What you are asked to do: Throughout the material below, how many lines include the string "JACK"? Reply with only the number.

[Records to use — start]

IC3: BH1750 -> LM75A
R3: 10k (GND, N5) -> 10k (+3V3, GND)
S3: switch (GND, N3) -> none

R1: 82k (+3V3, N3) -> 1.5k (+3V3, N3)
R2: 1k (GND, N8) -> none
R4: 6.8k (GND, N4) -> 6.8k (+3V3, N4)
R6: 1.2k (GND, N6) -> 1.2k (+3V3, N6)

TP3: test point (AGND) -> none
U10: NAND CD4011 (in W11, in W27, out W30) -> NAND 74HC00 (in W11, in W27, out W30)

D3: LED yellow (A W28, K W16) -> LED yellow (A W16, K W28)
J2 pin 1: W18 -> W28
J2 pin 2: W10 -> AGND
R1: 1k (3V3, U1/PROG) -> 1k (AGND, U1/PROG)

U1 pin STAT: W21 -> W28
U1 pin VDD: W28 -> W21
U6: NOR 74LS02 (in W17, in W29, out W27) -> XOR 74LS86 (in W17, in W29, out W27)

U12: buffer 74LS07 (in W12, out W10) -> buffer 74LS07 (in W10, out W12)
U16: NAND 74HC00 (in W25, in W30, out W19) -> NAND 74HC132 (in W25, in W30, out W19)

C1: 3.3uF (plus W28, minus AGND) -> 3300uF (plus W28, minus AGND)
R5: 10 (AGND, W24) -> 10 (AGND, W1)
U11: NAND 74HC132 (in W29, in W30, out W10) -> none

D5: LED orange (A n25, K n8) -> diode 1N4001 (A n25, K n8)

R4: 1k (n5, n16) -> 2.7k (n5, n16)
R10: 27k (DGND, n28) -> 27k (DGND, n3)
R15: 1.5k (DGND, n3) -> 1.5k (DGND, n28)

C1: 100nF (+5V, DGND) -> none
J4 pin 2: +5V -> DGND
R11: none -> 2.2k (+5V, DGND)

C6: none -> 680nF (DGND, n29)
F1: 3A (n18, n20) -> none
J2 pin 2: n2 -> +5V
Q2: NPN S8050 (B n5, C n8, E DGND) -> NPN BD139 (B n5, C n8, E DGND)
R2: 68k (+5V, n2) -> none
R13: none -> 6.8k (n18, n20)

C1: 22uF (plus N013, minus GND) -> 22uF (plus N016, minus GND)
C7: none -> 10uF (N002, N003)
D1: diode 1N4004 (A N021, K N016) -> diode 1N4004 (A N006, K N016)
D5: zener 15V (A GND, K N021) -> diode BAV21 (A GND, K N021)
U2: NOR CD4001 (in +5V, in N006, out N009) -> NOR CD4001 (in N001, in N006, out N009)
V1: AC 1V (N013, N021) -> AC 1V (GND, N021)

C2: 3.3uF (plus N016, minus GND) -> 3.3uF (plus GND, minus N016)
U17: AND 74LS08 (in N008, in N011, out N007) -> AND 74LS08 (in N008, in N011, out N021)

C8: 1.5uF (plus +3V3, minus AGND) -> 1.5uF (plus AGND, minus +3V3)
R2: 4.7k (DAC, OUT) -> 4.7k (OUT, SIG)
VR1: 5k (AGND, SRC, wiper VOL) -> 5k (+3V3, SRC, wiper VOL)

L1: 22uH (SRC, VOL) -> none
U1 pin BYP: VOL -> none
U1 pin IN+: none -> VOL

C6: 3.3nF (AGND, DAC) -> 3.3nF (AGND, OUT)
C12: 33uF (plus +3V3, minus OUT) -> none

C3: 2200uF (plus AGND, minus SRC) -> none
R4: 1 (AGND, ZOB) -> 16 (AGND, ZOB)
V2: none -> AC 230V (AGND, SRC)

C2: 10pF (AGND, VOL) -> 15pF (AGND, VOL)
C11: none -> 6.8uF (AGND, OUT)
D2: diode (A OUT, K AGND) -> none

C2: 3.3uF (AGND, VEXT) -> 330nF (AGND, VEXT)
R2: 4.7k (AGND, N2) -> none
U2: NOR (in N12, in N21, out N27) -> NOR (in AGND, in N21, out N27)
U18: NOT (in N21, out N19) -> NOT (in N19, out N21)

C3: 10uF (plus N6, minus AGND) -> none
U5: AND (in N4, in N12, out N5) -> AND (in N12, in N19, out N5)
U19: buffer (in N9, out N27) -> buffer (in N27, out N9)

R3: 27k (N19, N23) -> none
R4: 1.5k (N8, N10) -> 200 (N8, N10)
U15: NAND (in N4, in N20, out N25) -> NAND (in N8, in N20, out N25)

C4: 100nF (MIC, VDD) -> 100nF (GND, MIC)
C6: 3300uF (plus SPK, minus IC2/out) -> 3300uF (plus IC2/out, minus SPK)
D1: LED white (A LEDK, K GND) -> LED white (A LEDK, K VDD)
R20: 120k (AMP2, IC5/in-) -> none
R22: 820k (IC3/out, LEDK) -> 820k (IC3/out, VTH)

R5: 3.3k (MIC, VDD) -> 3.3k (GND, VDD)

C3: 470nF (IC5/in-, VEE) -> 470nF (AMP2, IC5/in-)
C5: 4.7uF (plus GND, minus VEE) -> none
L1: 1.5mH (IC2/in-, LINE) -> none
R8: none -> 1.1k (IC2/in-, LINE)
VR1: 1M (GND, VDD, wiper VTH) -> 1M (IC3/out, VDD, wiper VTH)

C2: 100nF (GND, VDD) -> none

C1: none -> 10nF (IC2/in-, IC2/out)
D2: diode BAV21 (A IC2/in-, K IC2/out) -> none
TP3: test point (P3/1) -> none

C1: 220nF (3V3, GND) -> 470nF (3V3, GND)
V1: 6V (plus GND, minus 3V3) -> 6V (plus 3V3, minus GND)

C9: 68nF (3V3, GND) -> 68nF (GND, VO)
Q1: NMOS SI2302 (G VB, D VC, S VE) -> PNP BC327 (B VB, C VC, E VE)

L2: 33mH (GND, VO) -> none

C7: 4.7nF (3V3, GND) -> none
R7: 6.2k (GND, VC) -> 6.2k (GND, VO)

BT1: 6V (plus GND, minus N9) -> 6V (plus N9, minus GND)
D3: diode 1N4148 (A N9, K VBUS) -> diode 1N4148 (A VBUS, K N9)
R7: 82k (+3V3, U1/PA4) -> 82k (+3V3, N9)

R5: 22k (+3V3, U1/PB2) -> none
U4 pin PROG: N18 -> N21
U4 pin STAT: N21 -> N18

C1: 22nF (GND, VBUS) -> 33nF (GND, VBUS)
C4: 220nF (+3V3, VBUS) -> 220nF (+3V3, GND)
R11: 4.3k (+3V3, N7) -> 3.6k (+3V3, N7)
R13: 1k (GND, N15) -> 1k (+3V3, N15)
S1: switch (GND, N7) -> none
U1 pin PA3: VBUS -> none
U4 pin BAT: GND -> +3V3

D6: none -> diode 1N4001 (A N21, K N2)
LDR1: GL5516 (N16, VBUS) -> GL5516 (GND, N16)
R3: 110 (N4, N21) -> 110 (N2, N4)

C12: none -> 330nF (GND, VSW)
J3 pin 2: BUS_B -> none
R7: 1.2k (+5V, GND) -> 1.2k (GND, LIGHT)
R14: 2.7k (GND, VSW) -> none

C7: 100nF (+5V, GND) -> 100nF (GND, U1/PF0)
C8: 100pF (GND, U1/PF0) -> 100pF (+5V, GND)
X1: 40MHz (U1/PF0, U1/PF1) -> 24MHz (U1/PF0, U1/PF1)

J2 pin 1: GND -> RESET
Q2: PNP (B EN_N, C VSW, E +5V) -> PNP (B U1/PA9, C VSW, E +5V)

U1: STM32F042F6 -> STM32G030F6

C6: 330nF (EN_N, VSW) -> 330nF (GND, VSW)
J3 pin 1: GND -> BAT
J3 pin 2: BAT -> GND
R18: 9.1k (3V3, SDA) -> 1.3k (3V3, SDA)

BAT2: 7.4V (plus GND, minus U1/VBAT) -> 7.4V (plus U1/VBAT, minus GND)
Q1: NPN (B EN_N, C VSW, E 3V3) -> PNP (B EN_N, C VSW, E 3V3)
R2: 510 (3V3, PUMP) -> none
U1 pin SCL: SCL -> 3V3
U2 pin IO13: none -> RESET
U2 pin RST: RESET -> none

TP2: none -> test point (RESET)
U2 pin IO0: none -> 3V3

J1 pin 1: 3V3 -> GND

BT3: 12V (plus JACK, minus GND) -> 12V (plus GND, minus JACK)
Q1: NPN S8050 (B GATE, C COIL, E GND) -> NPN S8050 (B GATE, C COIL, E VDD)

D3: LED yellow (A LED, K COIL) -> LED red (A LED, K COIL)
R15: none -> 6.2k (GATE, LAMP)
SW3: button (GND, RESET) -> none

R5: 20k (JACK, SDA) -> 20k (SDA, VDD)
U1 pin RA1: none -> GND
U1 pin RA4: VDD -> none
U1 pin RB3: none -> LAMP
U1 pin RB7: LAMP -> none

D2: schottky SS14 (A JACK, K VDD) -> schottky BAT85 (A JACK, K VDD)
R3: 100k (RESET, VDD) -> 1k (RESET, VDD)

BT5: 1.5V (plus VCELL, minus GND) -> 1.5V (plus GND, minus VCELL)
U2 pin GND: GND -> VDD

[Records to use — finish]

Response to the task: 3